● Problem to work on:
Gather every line below where "moved" appears.

● Dataset extract:
☆ ☆ ☆ ☆ ☆

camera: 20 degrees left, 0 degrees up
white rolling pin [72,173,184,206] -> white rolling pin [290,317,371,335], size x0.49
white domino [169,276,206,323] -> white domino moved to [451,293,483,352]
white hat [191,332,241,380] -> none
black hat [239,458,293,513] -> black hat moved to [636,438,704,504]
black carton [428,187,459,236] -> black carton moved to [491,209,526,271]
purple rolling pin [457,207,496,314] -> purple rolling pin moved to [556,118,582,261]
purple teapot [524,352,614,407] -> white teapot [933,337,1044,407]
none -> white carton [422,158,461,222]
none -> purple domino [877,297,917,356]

☆ ☆ ☆ ☆ ☆

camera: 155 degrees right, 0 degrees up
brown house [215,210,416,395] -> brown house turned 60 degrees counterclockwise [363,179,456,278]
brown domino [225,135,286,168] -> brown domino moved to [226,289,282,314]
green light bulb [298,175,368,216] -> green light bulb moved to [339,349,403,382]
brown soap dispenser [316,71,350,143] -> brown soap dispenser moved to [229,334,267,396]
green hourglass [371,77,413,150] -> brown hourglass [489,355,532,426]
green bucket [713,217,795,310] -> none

☆ ☆ ☆ ☆ ☆

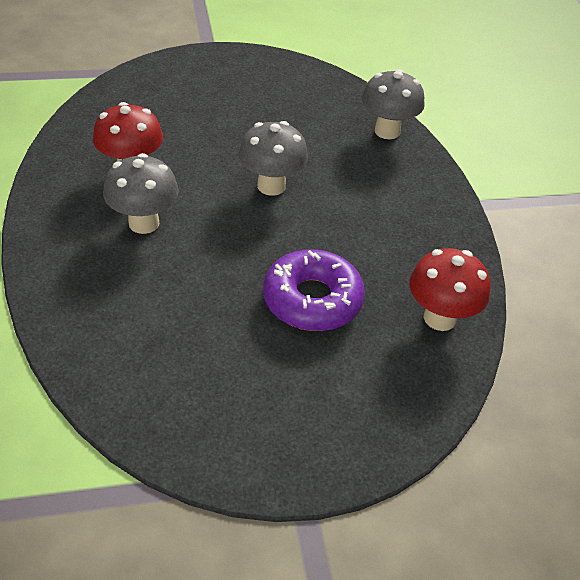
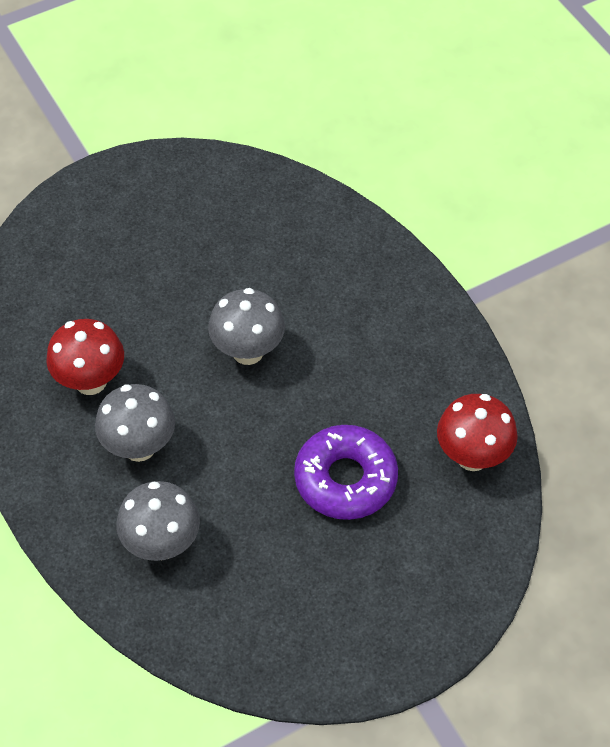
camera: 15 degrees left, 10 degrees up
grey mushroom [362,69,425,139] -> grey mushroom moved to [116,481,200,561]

☆ ☆ ☆ ☆ ☆

● Exercise response:
white domino [169,276,206,323] -> white domino moved to [451,293,483,352]
black hat [239,458,293,513] -> black hat moved to [636,438,704,504]
black carton [428,187,459,236] -> black carton moved to [491,209,526,271]
purple rolling pin [457,207,496,314] -> purple rolling pin moved to [556,118,582,261]
brown domino [225,135,286,168] -> brown domino moved to [226,289,282,314]
green light bulb [298,175,368,216] -> green light bulb moved to [339,349,403,382]
brown soap dispenser [316,71,350,143] -> brown soap dispenser moved to [229,334,267,396]
grey mushroom [362,69,425,139] -> grey mushroom moved to [116,481,200,561]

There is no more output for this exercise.